**TASK MATERIAL**.
____________

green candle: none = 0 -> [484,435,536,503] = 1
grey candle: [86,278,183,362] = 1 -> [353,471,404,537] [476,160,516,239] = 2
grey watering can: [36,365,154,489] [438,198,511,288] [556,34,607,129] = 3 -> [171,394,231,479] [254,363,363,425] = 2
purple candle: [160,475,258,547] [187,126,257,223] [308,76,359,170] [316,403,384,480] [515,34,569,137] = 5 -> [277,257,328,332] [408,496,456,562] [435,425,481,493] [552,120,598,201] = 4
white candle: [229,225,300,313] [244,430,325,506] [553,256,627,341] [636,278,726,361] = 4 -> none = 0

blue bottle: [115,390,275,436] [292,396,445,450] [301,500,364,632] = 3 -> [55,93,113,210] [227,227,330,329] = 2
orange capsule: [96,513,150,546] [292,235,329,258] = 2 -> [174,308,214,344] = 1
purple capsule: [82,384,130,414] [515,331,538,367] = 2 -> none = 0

____________

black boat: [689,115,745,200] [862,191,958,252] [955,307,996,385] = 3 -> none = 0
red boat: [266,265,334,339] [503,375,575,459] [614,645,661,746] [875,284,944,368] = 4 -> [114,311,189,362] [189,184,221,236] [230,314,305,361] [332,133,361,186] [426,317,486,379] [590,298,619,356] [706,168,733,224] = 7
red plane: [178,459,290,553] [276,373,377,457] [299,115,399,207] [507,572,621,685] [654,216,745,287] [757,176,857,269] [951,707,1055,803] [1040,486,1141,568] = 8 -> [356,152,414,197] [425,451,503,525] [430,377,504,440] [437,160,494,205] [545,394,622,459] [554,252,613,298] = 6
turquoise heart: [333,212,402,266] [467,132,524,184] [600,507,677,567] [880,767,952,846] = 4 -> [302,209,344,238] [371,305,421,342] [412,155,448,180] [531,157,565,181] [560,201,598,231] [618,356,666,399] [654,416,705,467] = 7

____________

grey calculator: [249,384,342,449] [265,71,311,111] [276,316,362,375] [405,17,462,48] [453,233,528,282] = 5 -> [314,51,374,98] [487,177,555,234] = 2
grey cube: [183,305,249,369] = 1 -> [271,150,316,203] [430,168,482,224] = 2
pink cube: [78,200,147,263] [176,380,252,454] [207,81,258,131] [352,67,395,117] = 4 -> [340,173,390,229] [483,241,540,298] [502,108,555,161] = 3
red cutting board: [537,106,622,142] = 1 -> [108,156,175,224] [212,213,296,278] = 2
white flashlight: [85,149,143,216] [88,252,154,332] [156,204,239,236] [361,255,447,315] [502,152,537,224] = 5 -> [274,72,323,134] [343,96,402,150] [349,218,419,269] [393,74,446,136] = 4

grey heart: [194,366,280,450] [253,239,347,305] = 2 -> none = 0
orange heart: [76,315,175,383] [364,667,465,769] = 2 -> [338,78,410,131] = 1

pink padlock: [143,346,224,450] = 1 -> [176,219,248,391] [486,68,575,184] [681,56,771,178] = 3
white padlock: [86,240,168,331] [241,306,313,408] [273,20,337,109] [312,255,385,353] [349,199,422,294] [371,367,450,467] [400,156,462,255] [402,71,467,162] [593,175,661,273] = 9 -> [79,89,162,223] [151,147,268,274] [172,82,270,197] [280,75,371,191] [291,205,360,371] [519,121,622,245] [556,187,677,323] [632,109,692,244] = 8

____________

Check each line of the listing above for the string "none", and report how many lines contain it, as a number alone.

**RESULT OF THIS TASK**. 5